### Object transformation records
◆ ◆ ◆ ◆ ◆
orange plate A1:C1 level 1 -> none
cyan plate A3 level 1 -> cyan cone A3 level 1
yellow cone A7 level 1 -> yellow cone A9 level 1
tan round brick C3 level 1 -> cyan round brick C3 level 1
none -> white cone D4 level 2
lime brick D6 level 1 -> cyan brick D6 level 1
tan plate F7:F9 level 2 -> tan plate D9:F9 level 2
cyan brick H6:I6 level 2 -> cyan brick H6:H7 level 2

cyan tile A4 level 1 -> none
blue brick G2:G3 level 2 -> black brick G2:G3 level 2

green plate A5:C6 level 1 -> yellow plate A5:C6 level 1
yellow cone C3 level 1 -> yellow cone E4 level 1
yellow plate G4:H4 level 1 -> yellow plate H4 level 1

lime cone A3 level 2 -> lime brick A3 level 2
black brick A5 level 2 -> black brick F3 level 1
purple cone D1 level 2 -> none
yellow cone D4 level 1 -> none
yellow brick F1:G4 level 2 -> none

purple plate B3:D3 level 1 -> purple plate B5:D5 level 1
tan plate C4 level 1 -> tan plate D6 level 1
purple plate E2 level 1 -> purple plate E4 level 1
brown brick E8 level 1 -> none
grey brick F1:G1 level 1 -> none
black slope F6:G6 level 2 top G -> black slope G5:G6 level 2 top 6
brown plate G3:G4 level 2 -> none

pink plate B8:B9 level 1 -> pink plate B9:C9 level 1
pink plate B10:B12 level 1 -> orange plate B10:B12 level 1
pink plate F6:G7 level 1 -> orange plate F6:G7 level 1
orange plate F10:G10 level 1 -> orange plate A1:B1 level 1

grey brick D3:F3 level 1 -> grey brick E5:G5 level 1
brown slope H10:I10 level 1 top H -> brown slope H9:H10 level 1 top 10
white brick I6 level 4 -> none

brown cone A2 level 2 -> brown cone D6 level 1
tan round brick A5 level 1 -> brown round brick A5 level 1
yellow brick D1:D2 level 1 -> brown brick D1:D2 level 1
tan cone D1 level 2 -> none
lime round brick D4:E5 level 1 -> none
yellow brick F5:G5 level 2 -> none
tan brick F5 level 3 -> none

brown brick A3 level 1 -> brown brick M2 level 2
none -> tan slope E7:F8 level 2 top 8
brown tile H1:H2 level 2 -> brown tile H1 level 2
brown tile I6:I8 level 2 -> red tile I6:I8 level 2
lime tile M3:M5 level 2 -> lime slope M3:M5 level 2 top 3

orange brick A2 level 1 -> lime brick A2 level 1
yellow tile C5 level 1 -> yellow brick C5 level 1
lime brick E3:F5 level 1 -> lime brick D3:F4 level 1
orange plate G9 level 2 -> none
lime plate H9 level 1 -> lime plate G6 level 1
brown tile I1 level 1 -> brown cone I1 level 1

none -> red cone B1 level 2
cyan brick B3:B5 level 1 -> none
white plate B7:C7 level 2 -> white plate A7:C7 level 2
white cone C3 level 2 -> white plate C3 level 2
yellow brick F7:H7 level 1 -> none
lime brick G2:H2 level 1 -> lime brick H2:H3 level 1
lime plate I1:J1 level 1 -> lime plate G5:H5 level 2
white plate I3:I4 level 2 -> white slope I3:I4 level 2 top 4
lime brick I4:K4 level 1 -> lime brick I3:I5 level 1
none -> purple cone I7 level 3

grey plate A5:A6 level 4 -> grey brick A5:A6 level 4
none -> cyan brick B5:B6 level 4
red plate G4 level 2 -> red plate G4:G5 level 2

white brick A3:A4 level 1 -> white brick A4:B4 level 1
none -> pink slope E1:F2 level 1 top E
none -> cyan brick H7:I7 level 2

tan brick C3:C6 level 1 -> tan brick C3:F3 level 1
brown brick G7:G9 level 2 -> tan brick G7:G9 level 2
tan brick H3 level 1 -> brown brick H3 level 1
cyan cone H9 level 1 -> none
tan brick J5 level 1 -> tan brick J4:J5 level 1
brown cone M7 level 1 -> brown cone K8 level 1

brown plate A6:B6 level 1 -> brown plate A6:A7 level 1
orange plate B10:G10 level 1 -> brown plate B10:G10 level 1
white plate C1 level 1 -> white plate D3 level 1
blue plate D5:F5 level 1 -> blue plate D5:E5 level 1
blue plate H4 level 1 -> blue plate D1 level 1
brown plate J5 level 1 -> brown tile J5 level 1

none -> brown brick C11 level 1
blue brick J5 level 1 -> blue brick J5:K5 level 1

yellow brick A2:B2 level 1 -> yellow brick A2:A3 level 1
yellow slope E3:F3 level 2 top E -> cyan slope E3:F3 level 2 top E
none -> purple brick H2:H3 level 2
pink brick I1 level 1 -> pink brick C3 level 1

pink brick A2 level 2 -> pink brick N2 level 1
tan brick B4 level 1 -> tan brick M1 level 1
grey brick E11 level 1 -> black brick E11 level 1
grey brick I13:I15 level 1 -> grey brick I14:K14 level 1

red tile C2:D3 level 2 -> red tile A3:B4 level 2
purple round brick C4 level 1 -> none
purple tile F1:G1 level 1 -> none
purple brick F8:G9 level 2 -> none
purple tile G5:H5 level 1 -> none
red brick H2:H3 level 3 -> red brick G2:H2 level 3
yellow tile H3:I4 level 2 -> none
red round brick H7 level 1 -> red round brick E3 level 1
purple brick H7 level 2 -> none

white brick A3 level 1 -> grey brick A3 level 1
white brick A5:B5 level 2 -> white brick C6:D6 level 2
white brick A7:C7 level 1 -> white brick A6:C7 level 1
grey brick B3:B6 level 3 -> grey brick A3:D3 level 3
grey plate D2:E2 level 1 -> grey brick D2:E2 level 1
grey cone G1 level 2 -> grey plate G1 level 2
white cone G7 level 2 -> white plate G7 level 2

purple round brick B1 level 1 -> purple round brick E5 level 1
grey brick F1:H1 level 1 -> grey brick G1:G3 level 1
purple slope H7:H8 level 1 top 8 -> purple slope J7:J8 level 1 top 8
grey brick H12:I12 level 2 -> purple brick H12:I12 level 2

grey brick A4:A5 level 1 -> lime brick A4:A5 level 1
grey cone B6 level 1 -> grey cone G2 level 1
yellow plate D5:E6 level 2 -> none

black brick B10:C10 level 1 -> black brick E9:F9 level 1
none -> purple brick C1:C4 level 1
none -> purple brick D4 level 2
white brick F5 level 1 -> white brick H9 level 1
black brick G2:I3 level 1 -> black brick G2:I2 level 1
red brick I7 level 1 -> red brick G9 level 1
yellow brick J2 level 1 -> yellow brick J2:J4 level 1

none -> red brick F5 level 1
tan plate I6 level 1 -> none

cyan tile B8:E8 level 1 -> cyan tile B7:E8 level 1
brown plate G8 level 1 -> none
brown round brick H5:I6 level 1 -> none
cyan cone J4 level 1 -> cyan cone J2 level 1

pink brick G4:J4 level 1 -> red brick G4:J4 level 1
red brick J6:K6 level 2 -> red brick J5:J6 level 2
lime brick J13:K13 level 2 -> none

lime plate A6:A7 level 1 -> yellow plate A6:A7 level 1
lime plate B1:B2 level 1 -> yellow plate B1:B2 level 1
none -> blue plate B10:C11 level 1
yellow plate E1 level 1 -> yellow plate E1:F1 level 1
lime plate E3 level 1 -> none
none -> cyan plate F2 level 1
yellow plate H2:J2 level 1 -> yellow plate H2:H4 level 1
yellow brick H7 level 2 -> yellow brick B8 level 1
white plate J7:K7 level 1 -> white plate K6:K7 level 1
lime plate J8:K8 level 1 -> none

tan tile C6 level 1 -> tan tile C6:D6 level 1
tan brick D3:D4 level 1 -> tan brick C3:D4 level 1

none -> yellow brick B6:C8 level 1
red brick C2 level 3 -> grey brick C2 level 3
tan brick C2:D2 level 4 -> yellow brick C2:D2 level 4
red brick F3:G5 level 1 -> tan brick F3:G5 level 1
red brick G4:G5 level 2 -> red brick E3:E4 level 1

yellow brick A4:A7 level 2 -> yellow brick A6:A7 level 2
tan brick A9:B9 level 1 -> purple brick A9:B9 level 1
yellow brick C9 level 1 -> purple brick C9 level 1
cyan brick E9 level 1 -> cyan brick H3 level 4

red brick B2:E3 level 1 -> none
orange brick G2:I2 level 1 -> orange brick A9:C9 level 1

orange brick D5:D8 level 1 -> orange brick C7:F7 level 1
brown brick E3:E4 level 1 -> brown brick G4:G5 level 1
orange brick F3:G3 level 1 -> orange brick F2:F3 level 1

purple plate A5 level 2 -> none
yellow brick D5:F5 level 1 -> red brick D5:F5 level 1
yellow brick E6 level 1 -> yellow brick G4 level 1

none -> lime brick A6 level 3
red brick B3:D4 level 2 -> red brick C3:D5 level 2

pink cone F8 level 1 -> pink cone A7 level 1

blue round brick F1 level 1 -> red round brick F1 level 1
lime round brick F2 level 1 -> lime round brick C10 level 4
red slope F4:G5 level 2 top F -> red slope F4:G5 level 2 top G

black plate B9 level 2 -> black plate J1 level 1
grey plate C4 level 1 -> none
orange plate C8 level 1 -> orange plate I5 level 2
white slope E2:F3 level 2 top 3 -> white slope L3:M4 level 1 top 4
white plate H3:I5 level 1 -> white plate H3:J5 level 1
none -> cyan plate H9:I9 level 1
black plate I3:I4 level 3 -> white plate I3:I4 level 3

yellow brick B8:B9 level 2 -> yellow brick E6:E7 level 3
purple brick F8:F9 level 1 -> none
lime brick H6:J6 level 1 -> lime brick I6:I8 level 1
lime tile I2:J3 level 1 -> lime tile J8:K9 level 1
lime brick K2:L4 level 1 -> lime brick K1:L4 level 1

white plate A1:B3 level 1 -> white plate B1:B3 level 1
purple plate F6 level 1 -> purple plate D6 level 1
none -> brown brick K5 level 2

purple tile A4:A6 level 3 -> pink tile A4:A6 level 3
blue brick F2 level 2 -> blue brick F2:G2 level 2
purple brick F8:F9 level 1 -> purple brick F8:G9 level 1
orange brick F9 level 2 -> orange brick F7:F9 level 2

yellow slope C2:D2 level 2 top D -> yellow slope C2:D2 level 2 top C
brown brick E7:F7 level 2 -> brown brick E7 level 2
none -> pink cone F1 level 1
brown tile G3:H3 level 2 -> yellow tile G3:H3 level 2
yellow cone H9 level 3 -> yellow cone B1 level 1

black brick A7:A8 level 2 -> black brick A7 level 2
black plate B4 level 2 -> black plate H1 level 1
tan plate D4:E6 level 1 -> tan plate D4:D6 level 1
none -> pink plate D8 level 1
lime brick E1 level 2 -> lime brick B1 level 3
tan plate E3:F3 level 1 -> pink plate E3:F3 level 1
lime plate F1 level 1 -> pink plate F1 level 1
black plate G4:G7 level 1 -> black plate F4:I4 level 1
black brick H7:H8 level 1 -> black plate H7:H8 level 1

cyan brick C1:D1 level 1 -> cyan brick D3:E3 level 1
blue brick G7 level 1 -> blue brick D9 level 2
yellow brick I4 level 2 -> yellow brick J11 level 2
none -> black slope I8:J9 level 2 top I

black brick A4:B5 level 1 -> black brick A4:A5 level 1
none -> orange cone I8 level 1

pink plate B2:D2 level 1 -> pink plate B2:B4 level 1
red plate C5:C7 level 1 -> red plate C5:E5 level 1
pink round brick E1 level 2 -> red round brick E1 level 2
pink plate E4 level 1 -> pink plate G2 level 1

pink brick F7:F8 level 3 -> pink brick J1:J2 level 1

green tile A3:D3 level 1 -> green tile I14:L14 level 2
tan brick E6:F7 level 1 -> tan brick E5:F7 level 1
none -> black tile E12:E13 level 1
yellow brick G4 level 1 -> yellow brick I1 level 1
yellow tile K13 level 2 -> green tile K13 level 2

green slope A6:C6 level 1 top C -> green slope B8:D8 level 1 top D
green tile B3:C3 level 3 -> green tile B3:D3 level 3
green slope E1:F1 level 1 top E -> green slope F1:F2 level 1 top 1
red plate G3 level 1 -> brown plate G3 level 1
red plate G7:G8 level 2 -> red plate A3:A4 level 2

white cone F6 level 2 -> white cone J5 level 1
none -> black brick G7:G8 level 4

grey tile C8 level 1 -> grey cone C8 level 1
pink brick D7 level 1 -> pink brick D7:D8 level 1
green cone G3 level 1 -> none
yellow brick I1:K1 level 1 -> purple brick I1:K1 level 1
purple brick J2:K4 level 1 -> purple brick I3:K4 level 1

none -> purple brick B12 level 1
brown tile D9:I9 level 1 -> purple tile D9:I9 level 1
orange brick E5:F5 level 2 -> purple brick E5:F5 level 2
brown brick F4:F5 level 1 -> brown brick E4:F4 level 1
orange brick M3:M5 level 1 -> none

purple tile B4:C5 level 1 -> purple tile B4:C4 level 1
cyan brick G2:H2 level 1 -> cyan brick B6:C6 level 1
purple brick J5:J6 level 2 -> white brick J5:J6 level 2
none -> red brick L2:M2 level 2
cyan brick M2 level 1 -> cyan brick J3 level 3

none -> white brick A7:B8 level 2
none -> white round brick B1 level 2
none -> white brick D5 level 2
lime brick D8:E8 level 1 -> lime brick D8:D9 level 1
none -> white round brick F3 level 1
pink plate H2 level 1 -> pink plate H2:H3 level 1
◆ ◆ ◆ ◆ ◆
### Problem to solve
Exact duplication is required for the lines above, from the line that contains "black brick H7:H8" to the line that contains "grey tile C8 level 1 -> grey cone C8 level 1", inclusive; omit all others.

### The completed task
black brick H7:H8 level 1 -> black plate H7:H8 level 1

cyan brick C1:D1 level 1 -> cyan brick D3:E3 level 1
blue brick G7 level 1 -> blue brick D9 level 2
yellow brick I4 level 2 -> yellow brick J11 level 2
none -> black slope I8:J9 level 2 top I

black brick A4:B5 level 1 -> black brick A4:A5 level 1
none -> orange cone I8 level 1

pink plate B2:D2 level 1 -> pink plate B2:B4 level 1
red plate C5:C7 level 1 -> red plate C5:E5 level 1
pink round brick E1 level 2 -> red round brick E1 level 2
pink plate E4 level 1 -> pink plate G2 level 1

pink brick F7:F8 level 3 -> pink brick J1:J2 level 1

green tile A3:D3 level 1 -> green tile I14:L14 level 2
tan brick E6:F7 level 1 -> tan brick E5:F7 level 1
none -> black tile E12:E13 level 1
yellow brick G4 level 1 -> yellow brick I1 level 1
yellow tile K13 level 2 -> green tile K13 level 2

green slope A6:C6 level 1 top C -> green slope B8:D8 level 1 top D
green tile B3:C3 level 3 -> green tile B3:D3 level 3
green slope E1:F1 level 1 top E -> green slope F1:F2 level 1 top 1
red plate G3 level 1 -> brown plate G3 level 1
red plate G7:G8 level 2 -> red plate A3:A4 level 2

white cone F6 level 2 -> white cone J5 level 1
none -> black brick G7:G8 level 4

grey tile C8 level 1 -> grey cone C8 level 1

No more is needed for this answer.